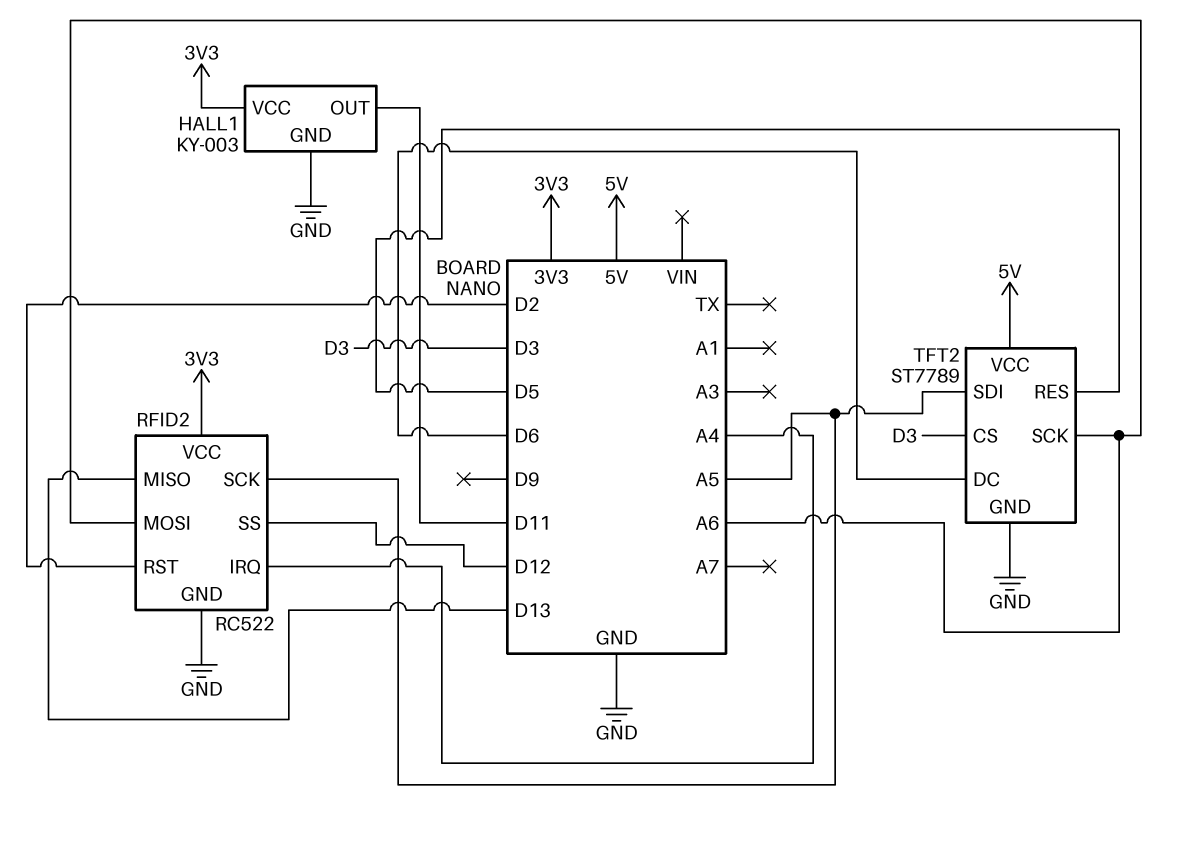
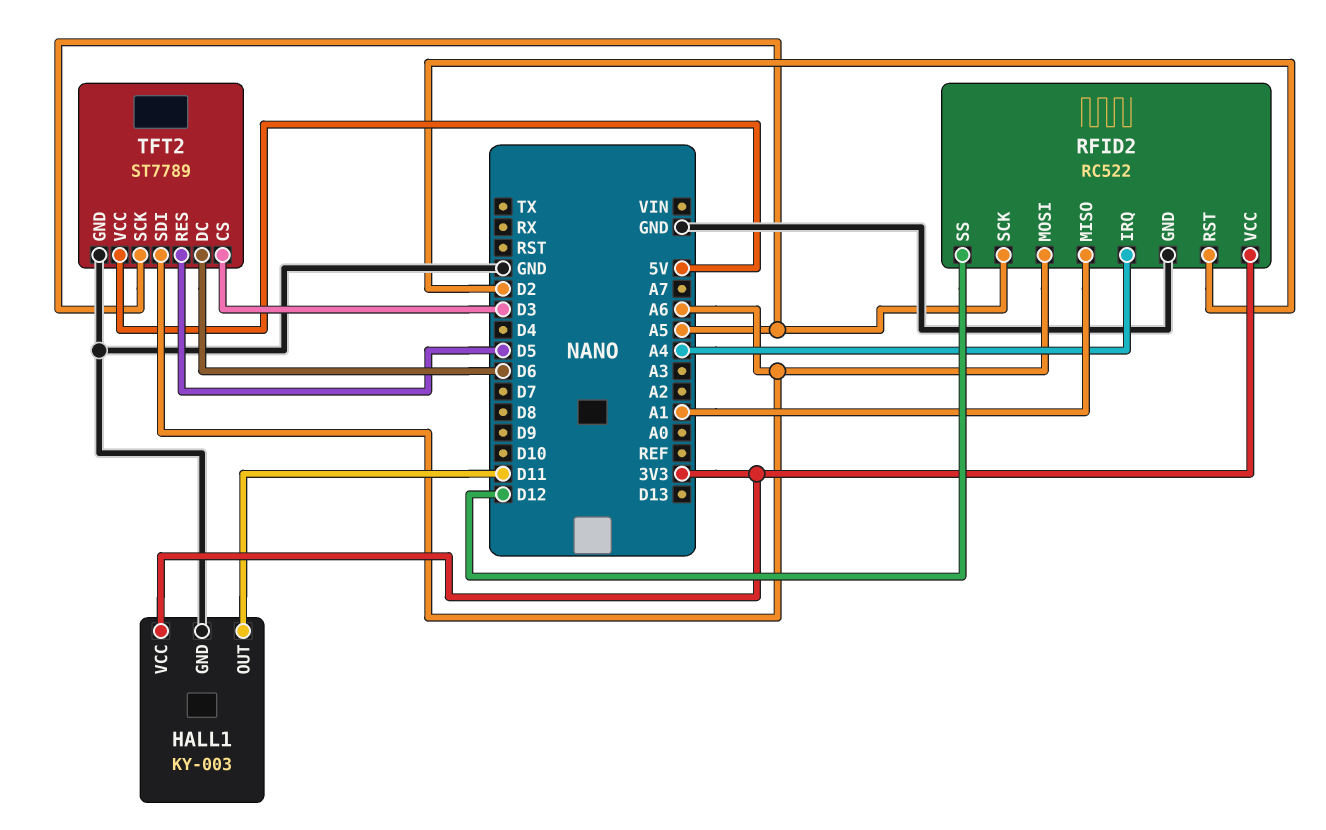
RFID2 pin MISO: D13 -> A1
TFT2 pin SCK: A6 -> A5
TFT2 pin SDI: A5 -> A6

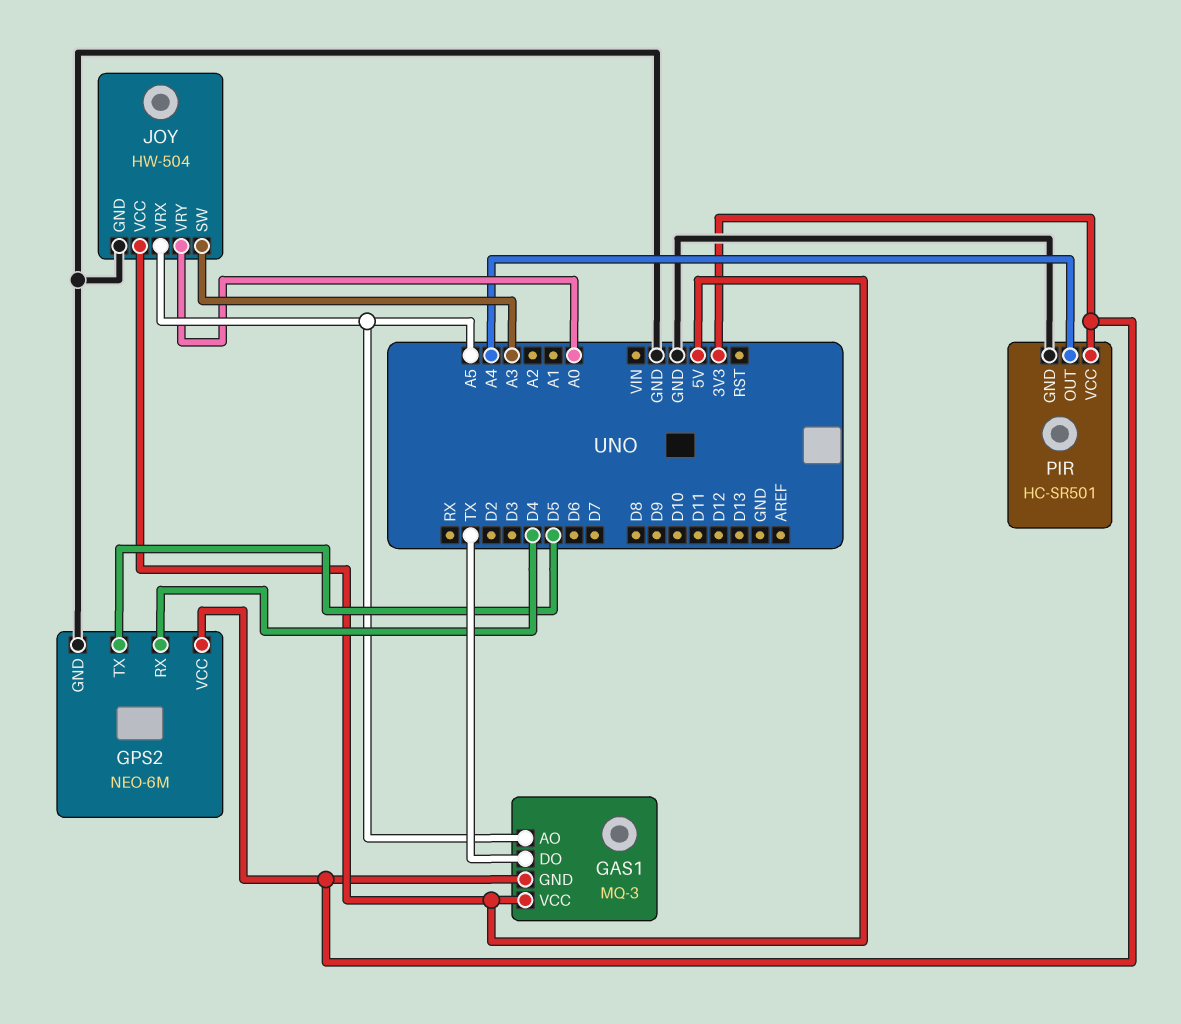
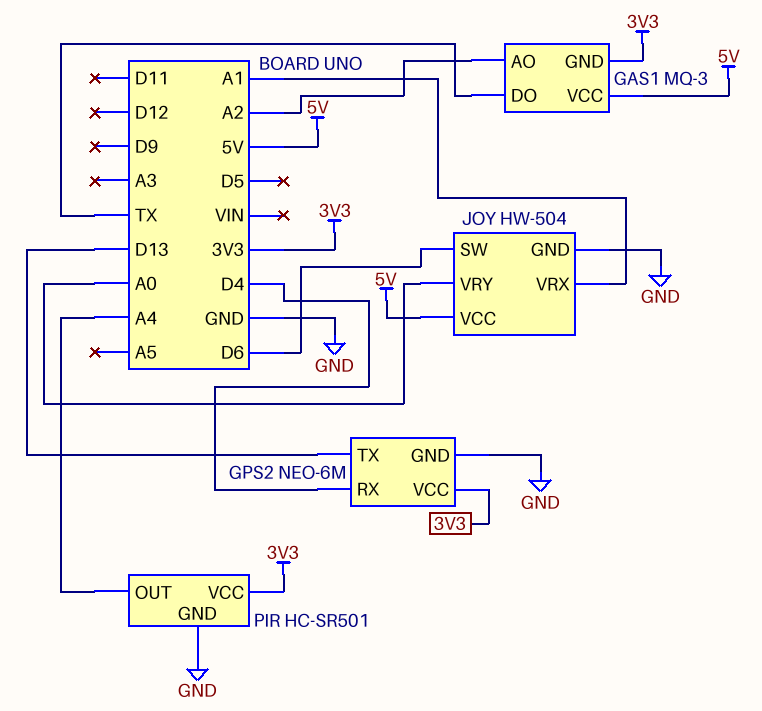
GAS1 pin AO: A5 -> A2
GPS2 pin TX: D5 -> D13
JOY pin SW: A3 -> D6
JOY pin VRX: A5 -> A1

■ ■ ■ ■ ■ ■ ■

- Exercise requirements -
Give back the records word for word, without their pictures.

- Exercise result -
RFID2 pin MISO: D13 -> A1
TFT2 pin SCK: A6 -> A5
TFT2 pin SDI: A5 -> A6

GAS1 pin AO: A5 -> A2
GPS2 pin TX: D5 -> D13
JOY pin SW: A3 -> D6
JOY pin VRX: A5 -> A1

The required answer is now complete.